(Information provided Opens)
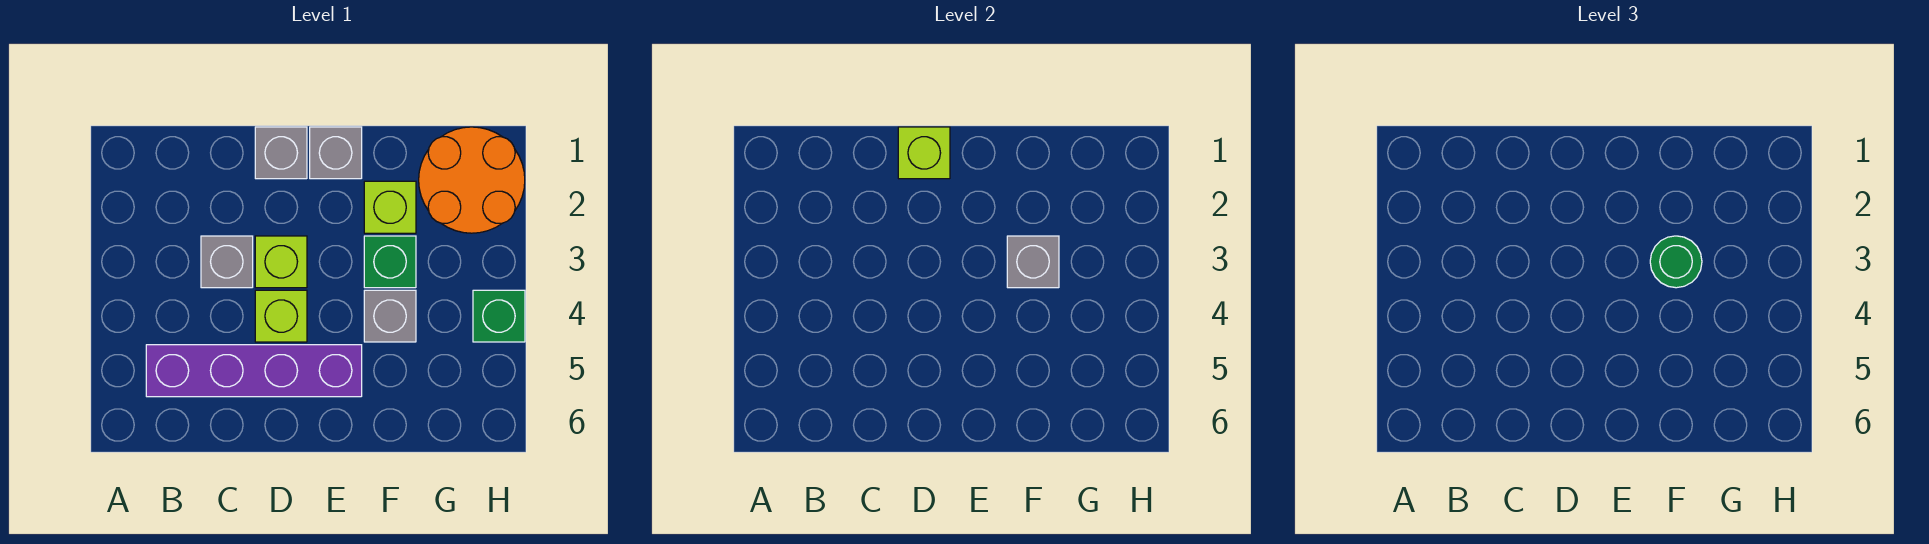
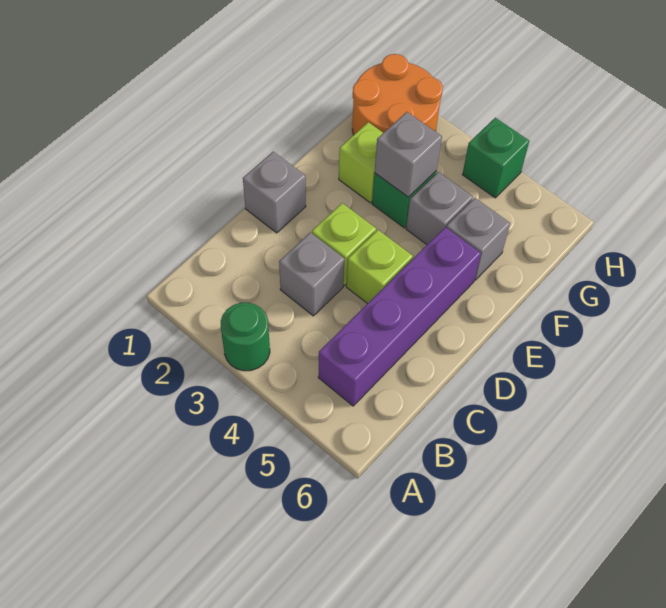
lime brick D1 level 2 -> none
grey brick E1 level 1 -> grey brick F5 level 1
green round brick F3 level 3 -> green round brick A3 level 1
(Information provided Closes)
The task =>
From the line containing "grey brick E1" down to the final line of the data, write out every line exactly; both the first and last of these belong in your answer, and nothing else does.

Problem solution =>
grey brick E1 level 1 -> grey brick F5 level 1
green round brick F3 level 3 -> green round brick A3 level 1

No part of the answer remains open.